● **WHAT NEEDS TO BE DONE**
Copy the data precisely, character for character, and leave out every picture.

(Records drawn from a dataset)
______________________________
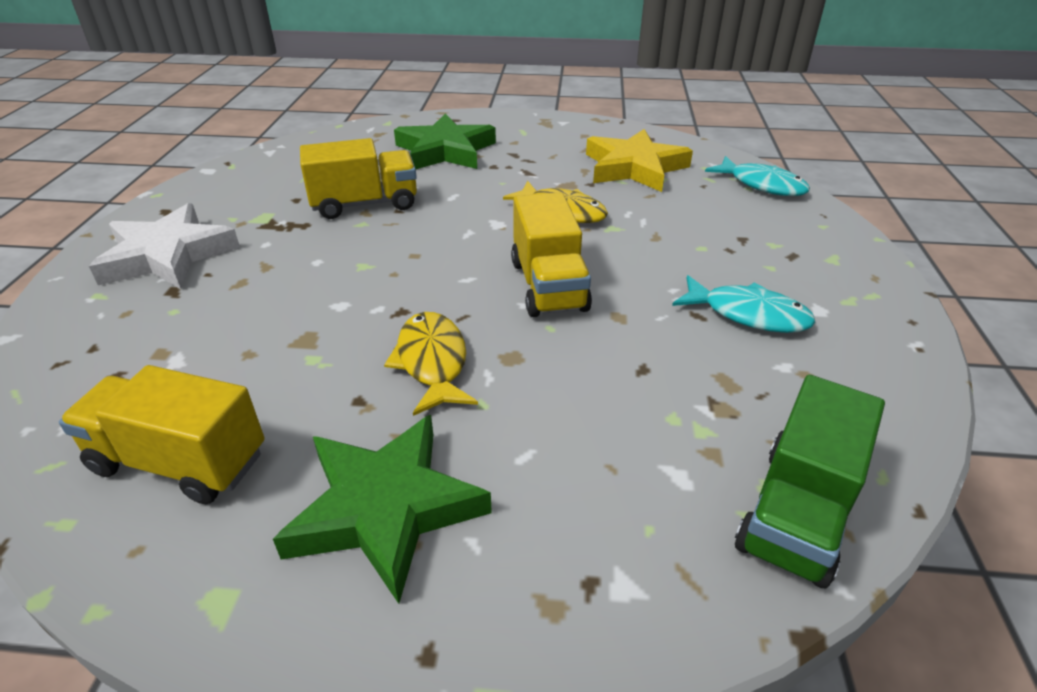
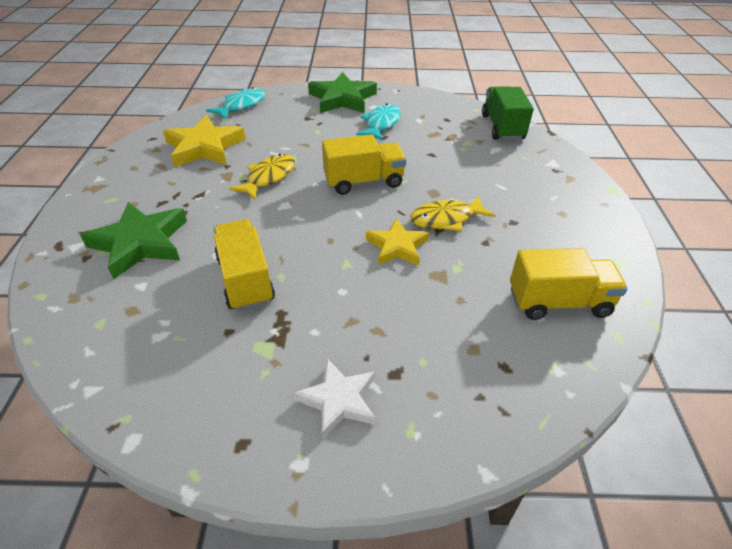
camera: 95 degrees left, 5 degrees up
yellow truck [59,365,264,504] -> yellow truck turned 105 degrees counterclockwise [510,248,628,320]
white star [89,203,240,289] -> white star [294,359,375,439], size x0.64
green star [273,415,492,604] -> green star moved to [308,72,377,113]
green truck [735,375,885,588] -> green truck turned 120 degrees counterclockwise [482,86,534,140]
none -> yellow star [366,218,429,266]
______________________________
● **EXERCISE RESPONSE**
camera: 95 degrees left, 5 degrees up
yellow truck [59,365,264,504] -> yellow truck turned 105 degrees counterclockwise [510,248,628,320]
white star [89,203,240,289] -> white star [294,359,375,439], size x0.64
green star [273,415,492,604] -> green star moved to [308,72,377,113]
green truck [735,375,885,588] -> green truck turned 120 degrees counterclockwise [482,86,534,140]
none -> yellow star [366,218,429,266]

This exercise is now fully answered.